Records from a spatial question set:
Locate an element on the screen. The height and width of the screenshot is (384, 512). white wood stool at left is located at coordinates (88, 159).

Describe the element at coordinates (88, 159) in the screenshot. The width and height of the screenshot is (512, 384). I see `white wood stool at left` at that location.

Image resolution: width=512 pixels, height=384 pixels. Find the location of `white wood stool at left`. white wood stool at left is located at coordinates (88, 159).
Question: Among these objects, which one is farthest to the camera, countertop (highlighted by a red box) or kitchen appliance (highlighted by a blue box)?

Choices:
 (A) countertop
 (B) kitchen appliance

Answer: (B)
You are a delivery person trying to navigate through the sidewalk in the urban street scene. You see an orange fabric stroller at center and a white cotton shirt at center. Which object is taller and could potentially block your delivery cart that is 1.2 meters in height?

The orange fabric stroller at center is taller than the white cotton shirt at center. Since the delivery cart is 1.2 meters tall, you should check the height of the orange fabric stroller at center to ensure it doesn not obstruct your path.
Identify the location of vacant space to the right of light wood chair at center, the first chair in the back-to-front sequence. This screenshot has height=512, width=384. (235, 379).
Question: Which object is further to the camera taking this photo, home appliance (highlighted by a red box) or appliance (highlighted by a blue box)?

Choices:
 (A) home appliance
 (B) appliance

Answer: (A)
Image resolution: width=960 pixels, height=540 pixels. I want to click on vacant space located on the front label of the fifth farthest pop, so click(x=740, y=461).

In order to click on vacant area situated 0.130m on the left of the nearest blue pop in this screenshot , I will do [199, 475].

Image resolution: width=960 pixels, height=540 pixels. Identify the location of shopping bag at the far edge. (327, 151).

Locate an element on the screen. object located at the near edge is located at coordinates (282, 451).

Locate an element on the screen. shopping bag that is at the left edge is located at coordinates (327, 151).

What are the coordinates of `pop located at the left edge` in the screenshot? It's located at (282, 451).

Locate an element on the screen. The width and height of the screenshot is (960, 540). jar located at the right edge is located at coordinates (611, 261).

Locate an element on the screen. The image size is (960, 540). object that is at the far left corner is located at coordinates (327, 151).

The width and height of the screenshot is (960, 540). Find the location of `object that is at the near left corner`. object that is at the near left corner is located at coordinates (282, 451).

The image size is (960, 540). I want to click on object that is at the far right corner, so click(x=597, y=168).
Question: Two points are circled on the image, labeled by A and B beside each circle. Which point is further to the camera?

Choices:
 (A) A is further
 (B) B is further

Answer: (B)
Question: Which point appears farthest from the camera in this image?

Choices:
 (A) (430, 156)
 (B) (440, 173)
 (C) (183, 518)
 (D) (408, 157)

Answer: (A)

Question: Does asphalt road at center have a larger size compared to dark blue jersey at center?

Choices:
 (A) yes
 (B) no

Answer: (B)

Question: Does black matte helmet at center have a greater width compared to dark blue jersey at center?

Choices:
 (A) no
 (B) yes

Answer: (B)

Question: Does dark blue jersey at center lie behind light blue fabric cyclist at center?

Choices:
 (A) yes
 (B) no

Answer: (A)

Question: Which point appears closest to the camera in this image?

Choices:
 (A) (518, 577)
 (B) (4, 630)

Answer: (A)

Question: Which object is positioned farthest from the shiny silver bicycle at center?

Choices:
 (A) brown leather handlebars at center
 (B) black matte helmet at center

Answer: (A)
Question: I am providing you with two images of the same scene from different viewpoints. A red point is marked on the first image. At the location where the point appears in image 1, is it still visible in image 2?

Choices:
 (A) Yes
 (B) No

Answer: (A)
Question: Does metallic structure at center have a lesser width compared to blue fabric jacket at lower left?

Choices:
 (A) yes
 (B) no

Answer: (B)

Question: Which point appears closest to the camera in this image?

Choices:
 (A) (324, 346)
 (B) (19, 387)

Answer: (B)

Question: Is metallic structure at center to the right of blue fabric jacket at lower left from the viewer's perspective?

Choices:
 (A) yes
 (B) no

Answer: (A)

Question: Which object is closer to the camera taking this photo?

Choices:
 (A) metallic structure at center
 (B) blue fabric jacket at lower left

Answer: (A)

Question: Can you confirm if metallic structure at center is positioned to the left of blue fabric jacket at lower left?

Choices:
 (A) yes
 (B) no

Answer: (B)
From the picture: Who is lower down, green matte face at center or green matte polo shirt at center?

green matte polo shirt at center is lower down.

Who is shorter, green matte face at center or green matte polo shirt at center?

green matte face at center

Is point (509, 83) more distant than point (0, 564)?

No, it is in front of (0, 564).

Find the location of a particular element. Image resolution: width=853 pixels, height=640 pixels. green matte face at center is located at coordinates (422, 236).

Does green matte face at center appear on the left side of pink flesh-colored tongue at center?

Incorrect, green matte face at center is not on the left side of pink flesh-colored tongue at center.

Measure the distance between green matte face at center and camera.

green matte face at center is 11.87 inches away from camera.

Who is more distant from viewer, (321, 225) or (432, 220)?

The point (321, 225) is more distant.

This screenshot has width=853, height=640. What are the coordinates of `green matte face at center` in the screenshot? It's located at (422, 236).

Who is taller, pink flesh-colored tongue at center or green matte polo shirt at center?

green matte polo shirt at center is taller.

*Instruction*:
Arrange as a numbered list the lines of the listing from the line with "Question: Does dark" up to and including the line with "(B) black matte helmet at center", omitting blank lines.

*The completed task*:
1. Question: Does dark blue jersey at center lie behind light blue fabric cyclist at center?
2. Choices:
3.  (A) yes
4.  (B) no
5. Answer: (A)
6. Question: Which point appears closest to the camera in this image?
7. Choices:
8.  (A) (518, 577)
9.  (B) (4, 630)
10. Answer: (A)
11. Question: Which object is positioned farthest from the shiny silver bicycle at center?
12. Choices:
13.  (A) brown leather handlebars at center
14.  (B) black matte helmet at center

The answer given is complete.